━━━ MATERIAL SHOWN

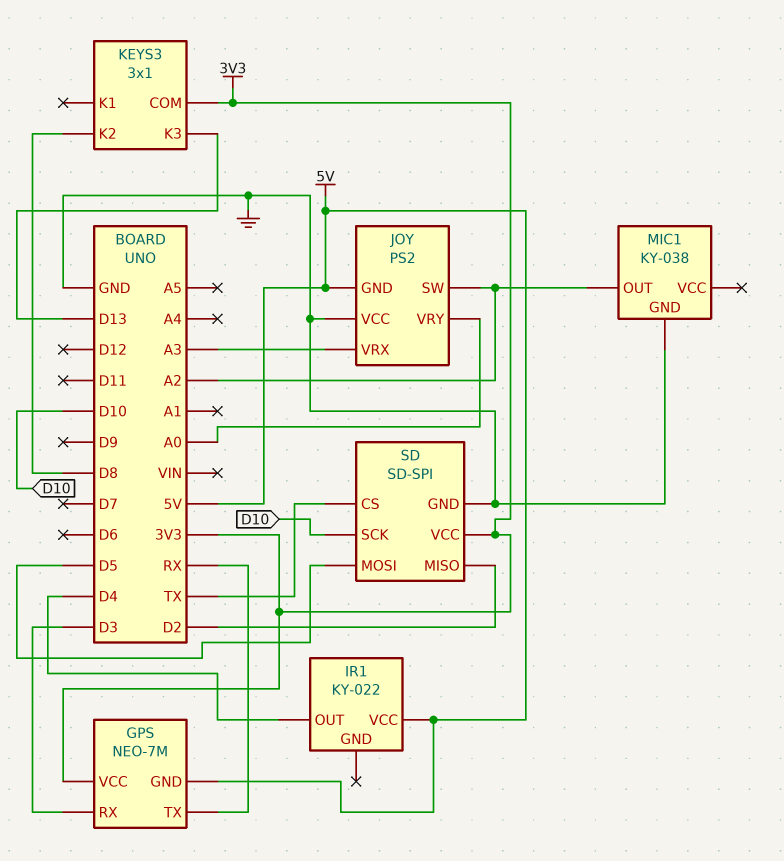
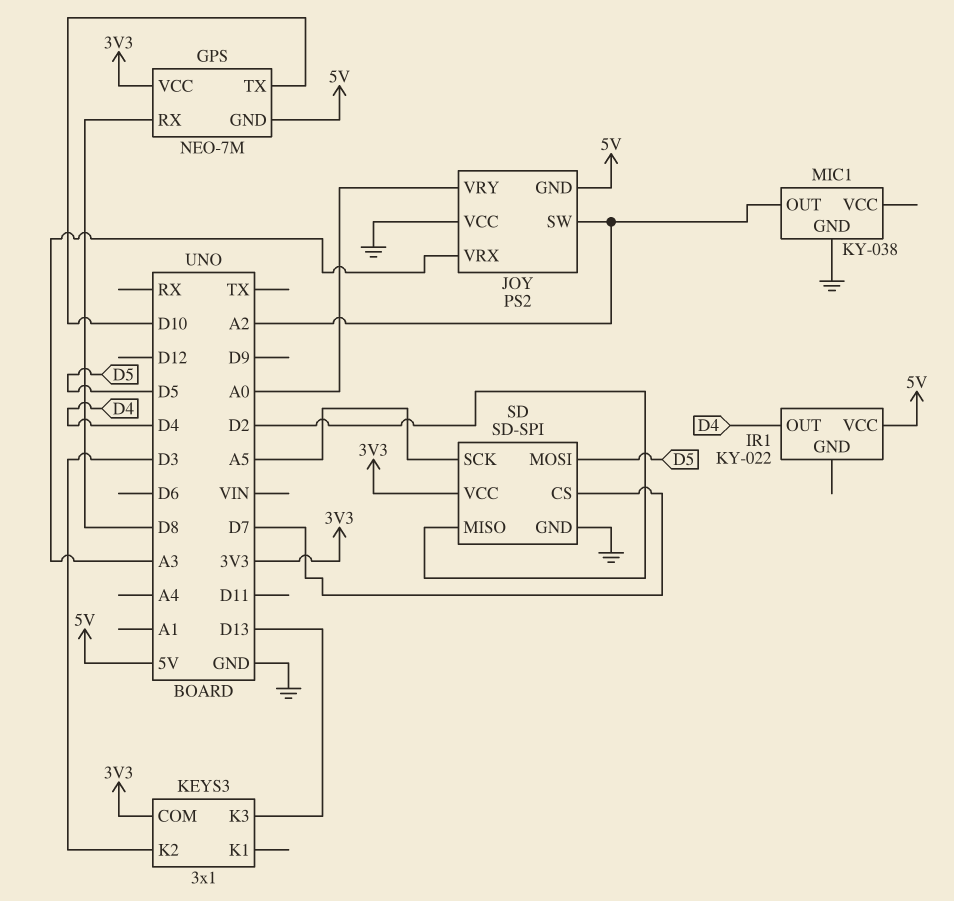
GPS pin RX: D3 -> D8
GPS pin TX: RX -> D10
KEYS3 pin K2: D8 -> D3
SD pin CS: TX -> D7
SD pin SCK: D10 -> A5

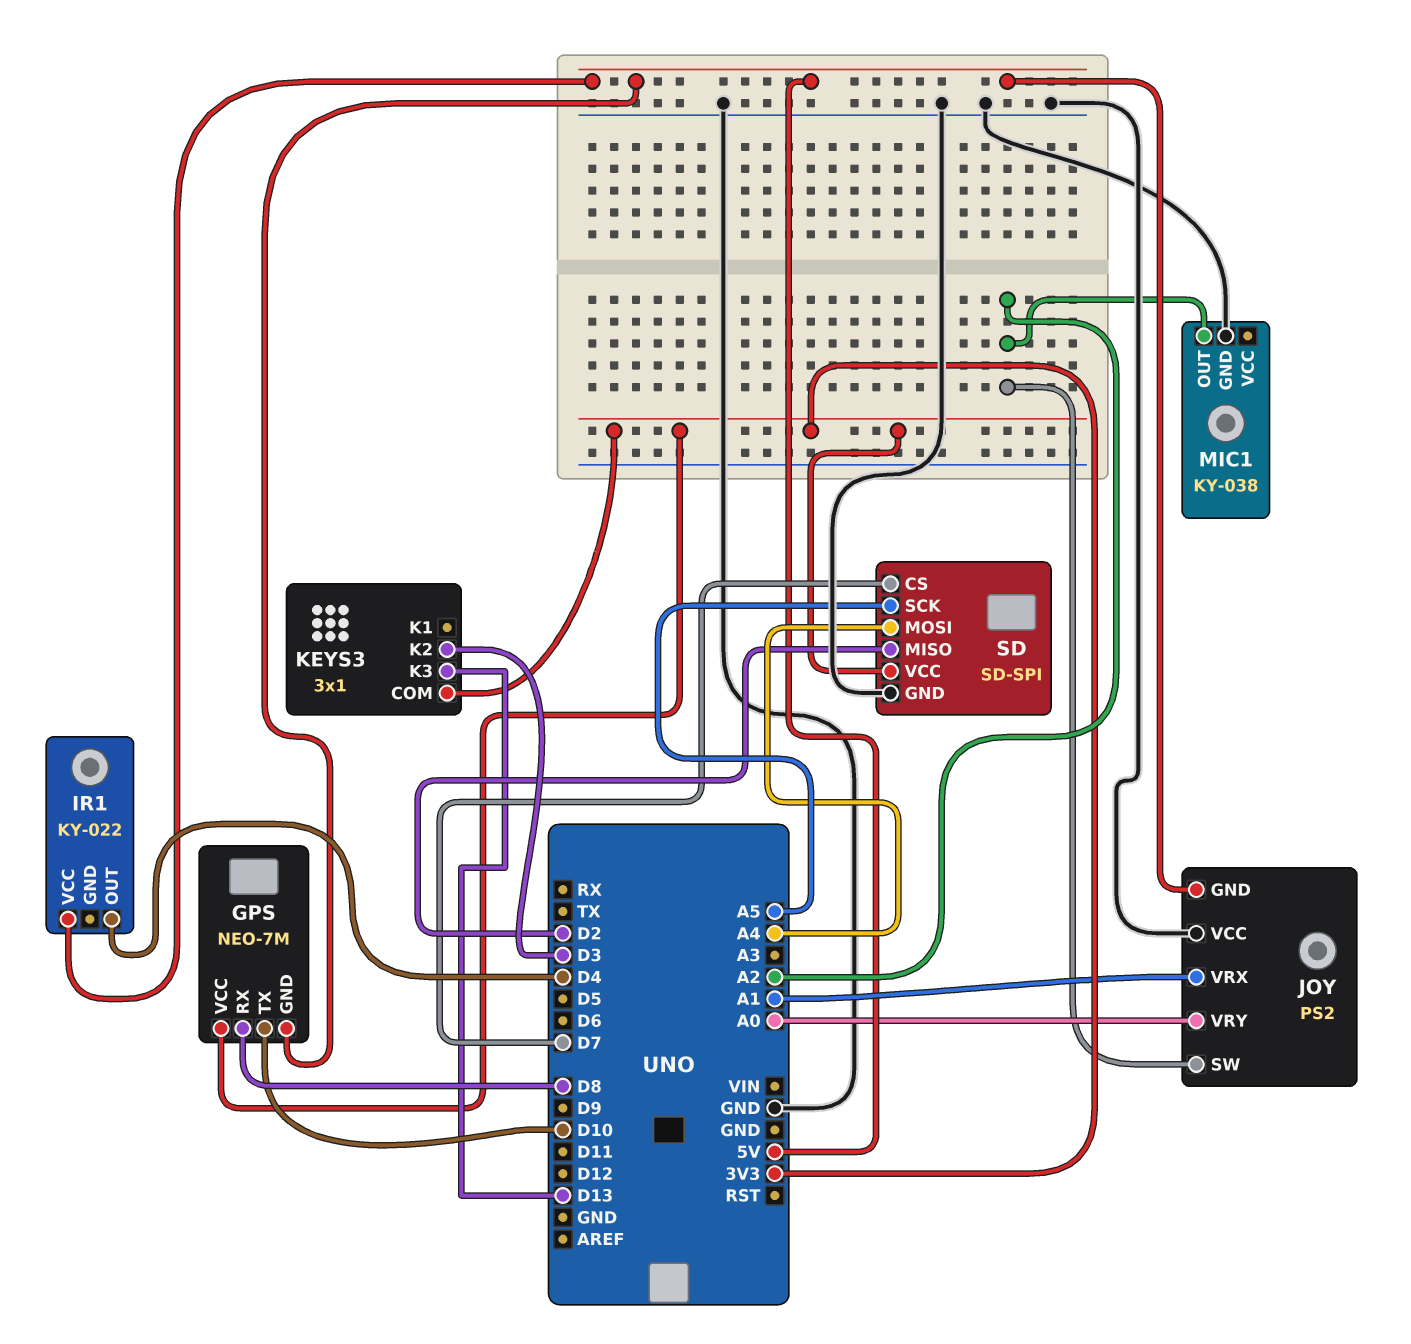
JOY pin VRX: A3 -> A1
SD pin MOSI: D5 -> A4

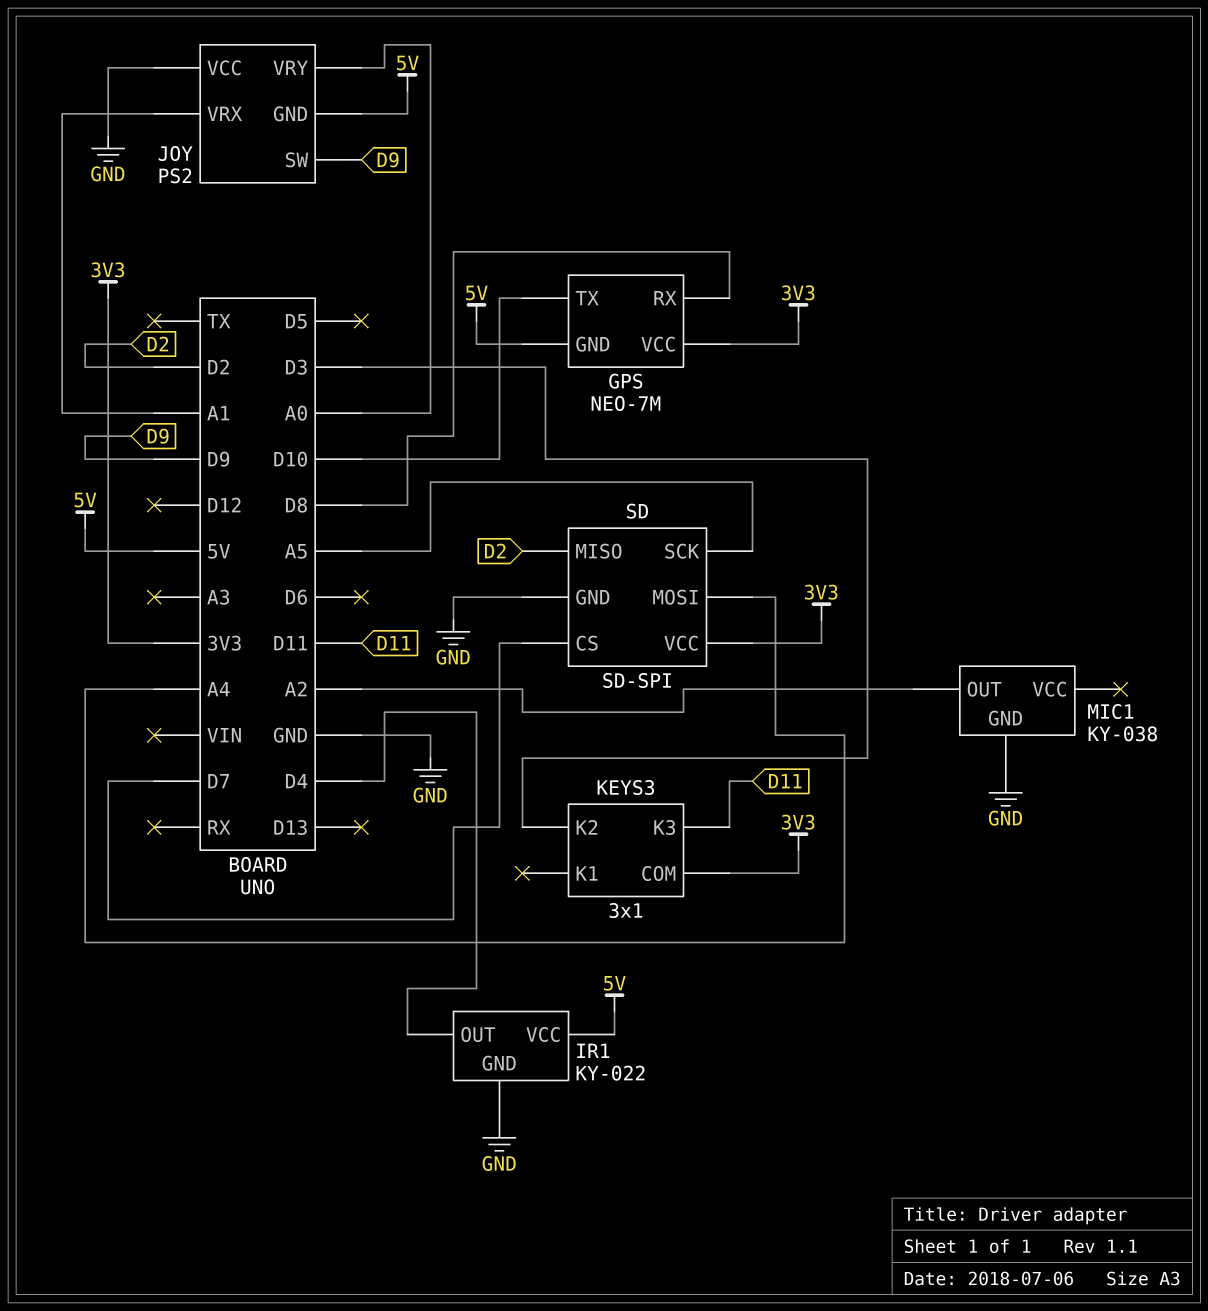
IR1 pin GND: none -> GND
JOY pin SW: A2 -> D9
KEYS3 pin K3: D13 -> D11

━━━━━━

*WHAT TO DO*:
Could you output exactly the lines from the one containing "IR1 pin GND: none -> GND" to the end of the entries above, both included, and no others?

*SOLUTION*:
IR1 pin GND: none -> GND
JOY pin SW: A2 -> D9
KEYS3 pin K3: D13 -> D11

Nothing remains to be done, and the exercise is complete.